- _Data_:
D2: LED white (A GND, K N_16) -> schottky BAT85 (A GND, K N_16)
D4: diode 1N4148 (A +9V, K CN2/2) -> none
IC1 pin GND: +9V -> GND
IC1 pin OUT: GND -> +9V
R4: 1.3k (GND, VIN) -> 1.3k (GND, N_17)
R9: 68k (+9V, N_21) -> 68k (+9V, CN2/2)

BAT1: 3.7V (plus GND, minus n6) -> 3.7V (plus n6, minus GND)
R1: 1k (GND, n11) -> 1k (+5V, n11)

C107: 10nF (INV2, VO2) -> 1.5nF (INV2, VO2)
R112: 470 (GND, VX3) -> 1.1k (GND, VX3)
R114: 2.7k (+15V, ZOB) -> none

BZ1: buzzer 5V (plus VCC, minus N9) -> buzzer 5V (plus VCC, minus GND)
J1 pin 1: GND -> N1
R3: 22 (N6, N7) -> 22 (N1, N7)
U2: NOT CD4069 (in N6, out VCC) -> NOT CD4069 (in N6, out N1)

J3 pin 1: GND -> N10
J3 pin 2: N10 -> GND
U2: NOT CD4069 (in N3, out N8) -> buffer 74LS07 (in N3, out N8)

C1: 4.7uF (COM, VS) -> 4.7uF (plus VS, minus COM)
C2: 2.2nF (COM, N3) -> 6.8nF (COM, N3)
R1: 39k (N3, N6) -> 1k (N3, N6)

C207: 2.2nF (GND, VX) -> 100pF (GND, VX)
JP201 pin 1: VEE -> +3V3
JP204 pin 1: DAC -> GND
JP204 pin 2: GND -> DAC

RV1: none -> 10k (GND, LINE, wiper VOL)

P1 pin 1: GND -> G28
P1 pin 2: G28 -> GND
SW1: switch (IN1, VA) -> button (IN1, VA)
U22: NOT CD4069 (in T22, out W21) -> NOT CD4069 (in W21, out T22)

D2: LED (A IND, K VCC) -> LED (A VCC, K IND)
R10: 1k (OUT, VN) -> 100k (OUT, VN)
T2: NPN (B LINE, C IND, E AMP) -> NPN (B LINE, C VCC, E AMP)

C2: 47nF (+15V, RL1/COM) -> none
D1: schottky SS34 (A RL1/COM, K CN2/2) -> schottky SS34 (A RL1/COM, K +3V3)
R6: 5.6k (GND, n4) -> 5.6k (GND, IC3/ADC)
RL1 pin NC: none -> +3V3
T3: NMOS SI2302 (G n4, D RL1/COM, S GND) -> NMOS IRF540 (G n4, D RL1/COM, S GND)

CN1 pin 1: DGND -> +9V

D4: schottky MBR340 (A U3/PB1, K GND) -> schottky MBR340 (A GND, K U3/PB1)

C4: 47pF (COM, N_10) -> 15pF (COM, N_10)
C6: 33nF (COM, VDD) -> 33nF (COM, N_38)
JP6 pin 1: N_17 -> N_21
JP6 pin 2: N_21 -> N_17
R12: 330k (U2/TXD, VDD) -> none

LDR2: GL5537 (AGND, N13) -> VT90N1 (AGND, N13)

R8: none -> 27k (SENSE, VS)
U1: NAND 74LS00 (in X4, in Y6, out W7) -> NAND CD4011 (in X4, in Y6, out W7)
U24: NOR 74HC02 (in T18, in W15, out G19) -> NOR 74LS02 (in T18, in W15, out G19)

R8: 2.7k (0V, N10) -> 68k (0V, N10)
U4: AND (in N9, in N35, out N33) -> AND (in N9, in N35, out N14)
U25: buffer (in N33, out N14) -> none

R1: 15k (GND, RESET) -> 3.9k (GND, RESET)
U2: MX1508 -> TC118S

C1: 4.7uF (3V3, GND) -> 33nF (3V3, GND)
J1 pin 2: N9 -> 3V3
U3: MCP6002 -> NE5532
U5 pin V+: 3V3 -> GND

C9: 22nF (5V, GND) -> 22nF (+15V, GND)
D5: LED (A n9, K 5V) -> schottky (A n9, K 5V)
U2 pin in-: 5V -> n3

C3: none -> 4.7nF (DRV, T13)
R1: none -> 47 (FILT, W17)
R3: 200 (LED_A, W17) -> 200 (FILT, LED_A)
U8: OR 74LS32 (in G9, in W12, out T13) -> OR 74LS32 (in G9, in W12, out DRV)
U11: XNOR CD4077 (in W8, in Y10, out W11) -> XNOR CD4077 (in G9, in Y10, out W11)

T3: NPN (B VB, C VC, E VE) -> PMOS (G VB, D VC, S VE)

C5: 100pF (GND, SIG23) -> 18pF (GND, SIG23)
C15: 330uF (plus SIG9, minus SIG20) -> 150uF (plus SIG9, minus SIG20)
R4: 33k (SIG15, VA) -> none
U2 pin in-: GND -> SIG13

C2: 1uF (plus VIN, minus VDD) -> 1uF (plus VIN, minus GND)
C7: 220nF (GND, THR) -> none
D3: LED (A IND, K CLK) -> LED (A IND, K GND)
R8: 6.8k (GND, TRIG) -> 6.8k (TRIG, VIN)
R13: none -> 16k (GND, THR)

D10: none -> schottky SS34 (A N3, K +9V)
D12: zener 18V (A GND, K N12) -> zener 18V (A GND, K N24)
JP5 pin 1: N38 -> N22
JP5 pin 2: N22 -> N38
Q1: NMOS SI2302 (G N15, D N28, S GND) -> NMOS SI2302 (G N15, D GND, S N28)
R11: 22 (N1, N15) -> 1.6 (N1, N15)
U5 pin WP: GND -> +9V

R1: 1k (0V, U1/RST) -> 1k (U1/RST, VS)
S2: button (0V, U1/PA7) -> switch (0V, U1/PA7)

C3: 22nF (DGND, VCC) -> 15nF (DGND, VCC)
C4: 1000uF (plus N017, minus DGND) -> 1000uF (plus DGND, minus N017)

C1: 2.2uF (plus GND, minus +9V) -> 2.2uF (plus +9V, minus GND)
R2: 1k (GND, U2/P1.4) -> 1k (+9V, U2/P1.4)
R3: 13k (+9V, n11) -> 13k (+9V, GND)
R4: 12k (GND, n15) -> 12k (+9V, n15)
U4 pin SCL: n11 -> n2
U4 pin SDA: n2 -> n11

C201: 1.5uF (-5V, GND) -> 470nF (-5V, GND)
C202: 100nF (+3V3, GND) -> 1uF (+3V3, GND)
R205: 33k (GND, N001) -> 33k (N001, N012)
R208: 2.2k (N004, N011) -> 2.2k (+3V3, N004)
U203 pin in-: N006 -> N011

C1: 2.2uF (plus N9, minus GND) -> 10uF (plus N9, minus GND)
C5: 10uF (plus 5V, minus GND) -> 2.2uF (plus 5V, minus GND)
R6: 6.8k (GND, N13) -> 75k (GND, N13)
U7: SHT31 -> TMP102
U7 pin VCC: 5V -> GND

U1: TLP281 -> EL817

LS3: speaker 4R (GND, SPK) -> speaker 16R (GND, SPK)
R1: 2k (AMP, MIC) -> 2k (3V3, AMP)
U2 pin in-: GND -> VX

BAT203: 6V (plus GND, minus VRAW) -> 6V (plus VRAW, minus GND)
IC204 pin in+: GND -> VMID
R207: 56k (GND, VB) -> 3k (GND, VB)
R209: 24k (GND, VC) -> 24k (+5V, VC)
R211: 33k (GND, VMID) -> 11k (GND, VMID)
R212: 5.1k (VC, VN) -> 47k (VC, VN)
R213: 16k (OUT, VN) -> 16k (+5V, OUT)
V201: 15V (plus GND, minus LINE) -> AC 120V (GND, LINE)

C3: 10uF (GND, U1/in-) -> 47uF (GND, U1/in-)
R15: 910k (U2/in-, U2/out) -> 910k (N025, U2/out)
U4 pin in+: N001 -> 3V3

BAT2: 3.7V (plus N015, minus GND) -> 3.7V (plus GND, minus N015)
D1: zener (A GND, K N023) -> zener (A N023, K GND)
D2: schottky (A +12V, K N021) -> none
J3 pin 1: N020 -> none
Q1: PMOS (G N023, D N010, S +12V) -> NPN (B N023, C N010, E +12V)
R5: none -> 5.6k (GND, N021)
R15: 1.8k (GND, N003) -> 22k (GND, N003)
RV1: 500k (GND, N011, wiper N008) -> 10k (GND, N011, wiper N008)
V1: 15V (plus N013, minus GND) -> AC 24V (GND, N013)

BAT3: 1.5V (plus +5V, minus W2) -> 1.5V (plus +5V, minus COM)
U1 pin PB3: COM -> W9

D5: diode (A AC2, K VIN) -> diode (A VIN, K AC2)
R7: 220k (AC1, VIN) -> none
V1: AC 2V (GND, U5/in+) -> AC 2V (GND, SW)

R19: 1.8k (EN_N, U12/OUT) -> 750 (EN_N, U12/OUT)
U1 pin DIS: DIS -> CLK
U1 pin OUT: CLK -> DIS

- _What you should do_:
The line with "R213: 16k (OUT, VN) -> 16k (+5V, OUT)" and all the lines after it in the records above are to be output exactly, with nothing added.

- _Solution to this problem_:
R213: 16k (OUT, VN) -> 16k (+5V, OUT)
V201: 15V (plus GND, minus LINE) -> AC 120V (GND, LINE)

C3: 10uF (GND, U1/in-) -> 47uF (GND, U1/in-)
R15: 910k (U2/in-, U2/out) -> 910k (N025, U2/out)
U4 pin in+: N001 -> 3V3

BAT2: 3.7V (plus N015, minus GND) -> 3.7V (plus GND, minus N015)
D1: zener (A GND, K N023) -> zener (A N023, K GND)
D2: schottky (A +12V, K N021) -> none
J3 pin 1: N020 -> none
Q1: PMOS (G N023, D N010, S +12V) -> NPN (B N023, C N010, E +12V)
R5: none -> 5.6k (GND, N021)
R15: 1.8k (GND, N003) -> 22k (GND, N003)
RV1: 500k (GND, N011, wiper N008) -> 10k (GND, N011, wiper N008)
V1: 15V (plus N013, minus GND) -> AC 24V (GND, N013)

BAT3: 1.5V (plus +5V, minus W2) -> 1.5V (plus +5V, minus COM)
U1 pin PB3: COM -> W9

D5: diode (A AC2, K VIN) -> diode (A VIN, K AC2)
R7: 220k (AC1, VIN) -> none
V1: AC 2V (GND, U5/in+) -> AC 2V (GND, SW)

R19: 1.8k (EN_N, U12/OUT) -> 750 (EN_N, U12/OUT)
U1 pin DIS: DIS -> CLK
U1 pin OUT: CLK -> DIS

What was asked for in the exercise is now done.